-- Begin DATA SHOWN --

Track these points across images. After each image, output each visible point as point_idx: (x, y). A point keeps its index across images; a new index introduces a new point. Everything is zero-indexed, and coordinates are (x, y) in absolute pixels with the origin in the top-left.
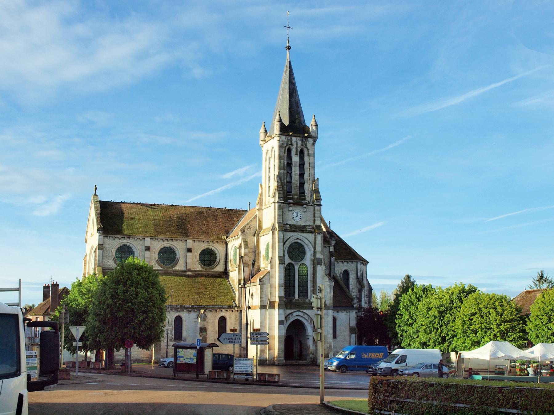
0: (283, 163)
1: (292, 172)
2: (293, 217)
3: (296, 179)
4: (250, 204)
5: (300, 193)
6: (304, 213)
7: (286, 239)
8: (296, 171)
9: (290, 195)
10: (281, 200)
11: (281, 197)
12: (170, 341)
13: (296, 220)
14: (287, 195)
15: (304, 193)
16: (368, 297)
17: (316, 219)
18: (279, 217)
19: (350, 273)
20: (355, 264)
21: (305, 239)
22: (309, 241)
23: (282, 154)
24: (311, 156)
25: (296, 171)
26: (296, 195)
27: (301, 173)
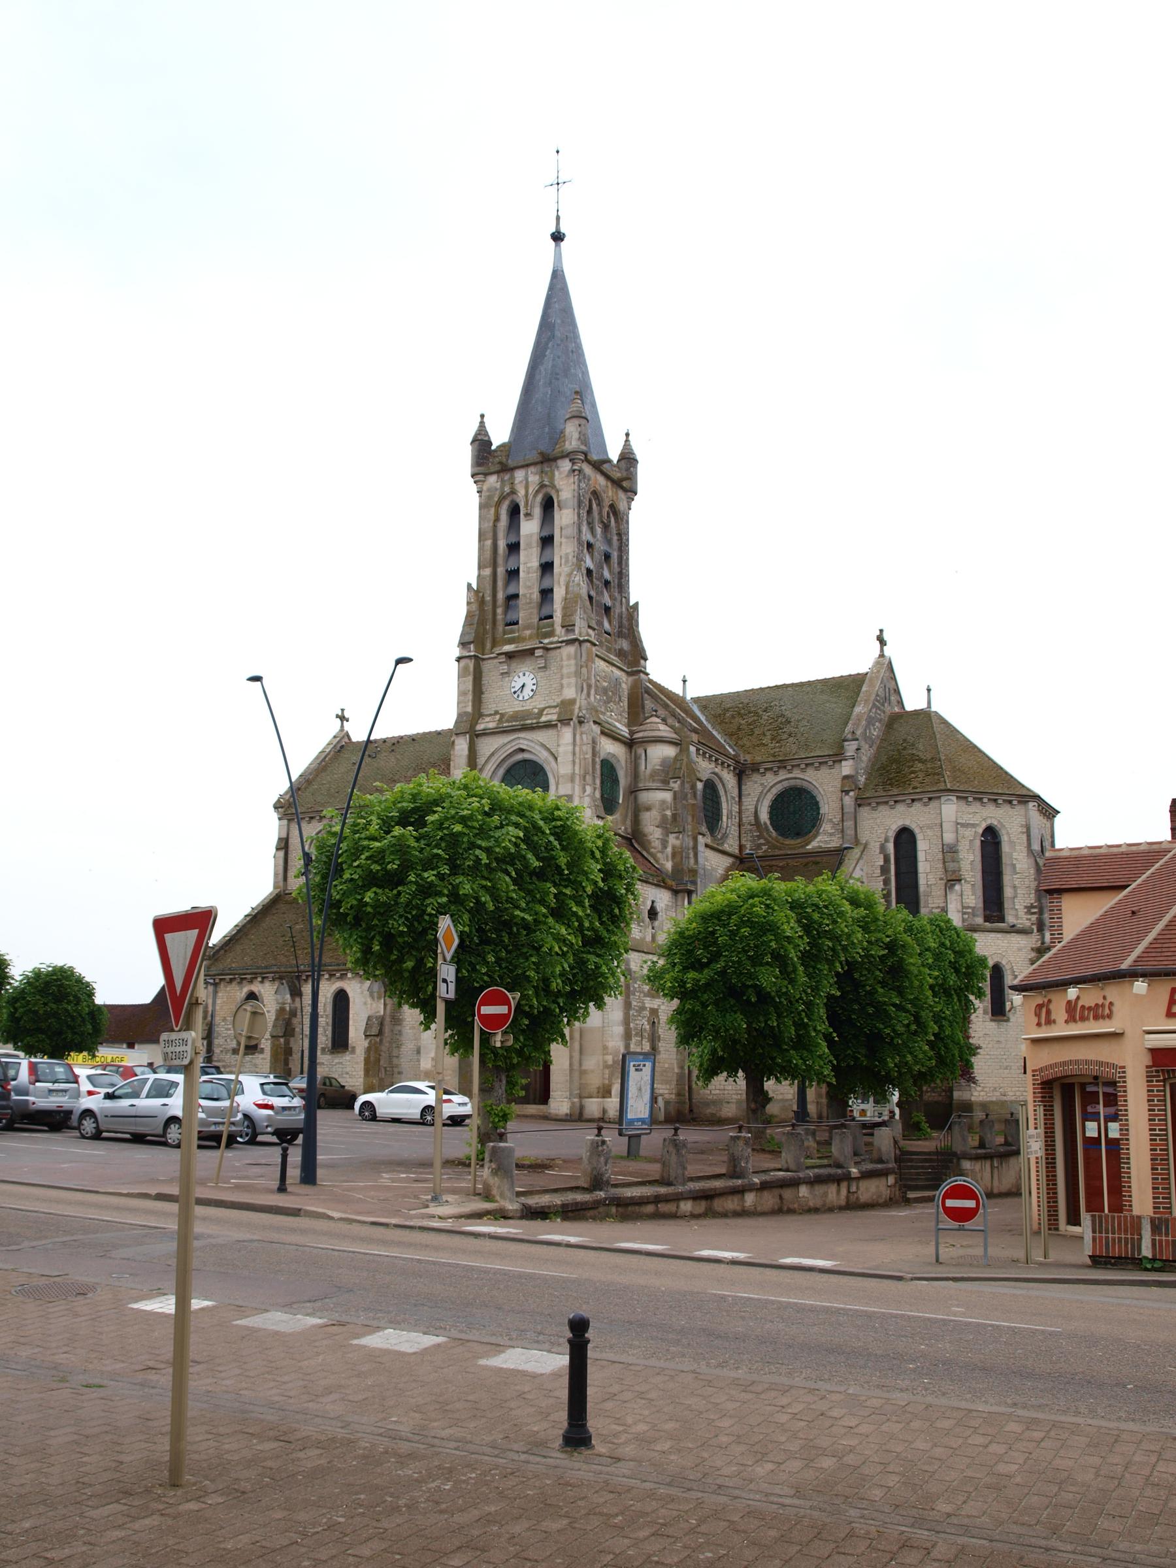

-- End DATA SHOWN --

→ **DIRECTION**:
Please recast all of the items above as a Markdown table with the columns Row and Line, one numbered row per line, skipping blank lines. Leave the pictures out.

→ **OUTPUT OF THE TASK**:
| Row | Line |
|---|---|
| 1 | Track these points across images. After each image, output each visible point as point_idx: (x, y). A point keeps its index across images; a new index introduces a new point. Everything is zero-indexed, and coordinates are (x, y) in absolute pixels with the origin in the top-left. |
| 2 | 0: (283, 163) |
| 3 | 1: (292, 172) |
| 4 | 2: (293, 217) |
| 5 | 3: (296, 179) |
| 6 | 4: (250, 204) |
| 7 | 5: (300, 193) |
| 8 | 6: (304, 213) |
| 9 | 7: (286, 239) |
| 10 | 8: (296, 171) |
| 11 | 9: (290, 195) |
| 12 | 10: (281, 200) |
| 13 | 11: (281, 197) |
| 14 | 12: (170, 341) |
| 15 | 13: (296, 220) |
| 16 | 14: (287, 195) |
| 17 | 15: (304, 193) |
| 18 | 16: (368, 297) |
| 19 | 17: (316, 219) |
| 20 | 18: (279, 217) |
| 21 | 19: (350, 273) |
| 22 | 20: (355, 264) |
| 23 | 21: (305, 239) |
| 24 | 22: (309, 241) |
| 25 | 23: (282, 154) |
| 26 | 24: (311, 156) |
| 27 | 25: (296, 171) |
| 28 | 26: (296, 195) |
| 29 | 27: (301, 173) |